▸ **Dataset entries**:
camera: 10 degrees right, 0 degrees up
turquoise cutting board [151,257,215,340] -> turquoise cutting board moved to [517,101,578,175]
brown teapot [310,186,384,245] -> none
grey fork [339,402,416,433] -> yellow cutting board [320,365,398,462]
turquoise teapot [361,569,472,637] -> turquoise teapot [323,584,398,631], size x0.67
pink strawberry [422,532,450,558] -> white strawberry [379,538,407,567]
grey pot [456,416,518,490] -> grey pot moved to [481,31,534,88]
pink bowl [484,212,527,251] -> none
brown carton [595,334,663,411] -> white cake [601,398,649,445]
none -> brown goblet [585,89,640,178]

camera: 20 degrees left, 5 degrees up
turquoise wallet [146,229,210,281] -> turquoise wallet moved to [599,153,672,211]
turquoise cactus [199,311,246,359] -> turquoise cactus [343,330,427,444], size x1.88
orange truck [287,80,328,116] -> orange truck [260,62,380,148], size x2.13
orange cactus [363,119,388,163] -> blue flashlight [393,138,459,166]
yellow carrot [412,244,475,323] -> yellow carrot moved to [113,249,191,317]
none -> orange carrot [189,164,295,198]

---

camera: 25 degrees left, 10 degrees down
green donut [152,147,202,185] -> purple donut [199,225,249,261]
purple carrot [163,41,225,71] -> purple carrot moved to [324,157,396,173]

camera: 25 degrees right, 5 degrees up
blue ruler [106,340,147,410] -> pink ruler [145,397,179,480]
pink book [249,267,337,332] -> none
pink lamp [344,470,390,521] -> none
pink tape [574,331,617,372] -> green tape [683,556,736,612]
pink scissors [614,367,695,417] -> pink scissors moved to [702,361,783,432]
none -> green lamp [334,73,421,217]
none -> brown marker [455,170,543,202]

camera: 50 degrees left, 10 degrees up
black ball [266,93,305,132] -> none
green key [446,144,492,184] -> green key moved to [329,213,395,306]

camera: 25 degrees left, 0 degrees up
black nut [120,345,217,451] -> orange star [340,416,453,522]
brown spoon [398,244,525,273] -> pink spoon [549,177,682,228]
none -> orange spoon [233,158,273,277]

▸ **PROMPT**: The expected answer is an exact copy of the lines above, beginning at the line with "turquoise cutting board [151,257,215,340]" and ending at the line with "orange truck [287,80,328,116]", with both ends in.

▸ **SOLUTION FOR THIS PROBLEM**:
turquoise cutting board [151,257,215,340] -> turquoise cutting board moved to [517,101,578,175]
brown teapot [310,186,384,245] -> none
grey fork [339,402,416,433] -> yellow cutting board [320,365,398,462]
turquoise teapot [361,569,472,637] -> turquoise teapot [323,584,398,631], size x0.67
pink strawberry [422,532,450,558] -> white strawberry [379,538,407,567]
grey pot [456,416,518,490] -> grey pot moved to [481,31,534,88]
pink bowl [484,212,527,251] -> none
brown carton [595,334,663,411] -> white cake [601,398,649,445]
none -> brown goblet [585,89,640,178]

camera: 20 degrees left, 5 degrees up
turquoise wallet [146,229,210,281] -> turquoise wallet moved to [599,153,672,211]
turquoise cactus [199,311,246,359] -> turquoise cactus [343,330,427,444], size x1.88
orange truck [287,80,328,116] -> orange truck [260,62,380,148], size x2.13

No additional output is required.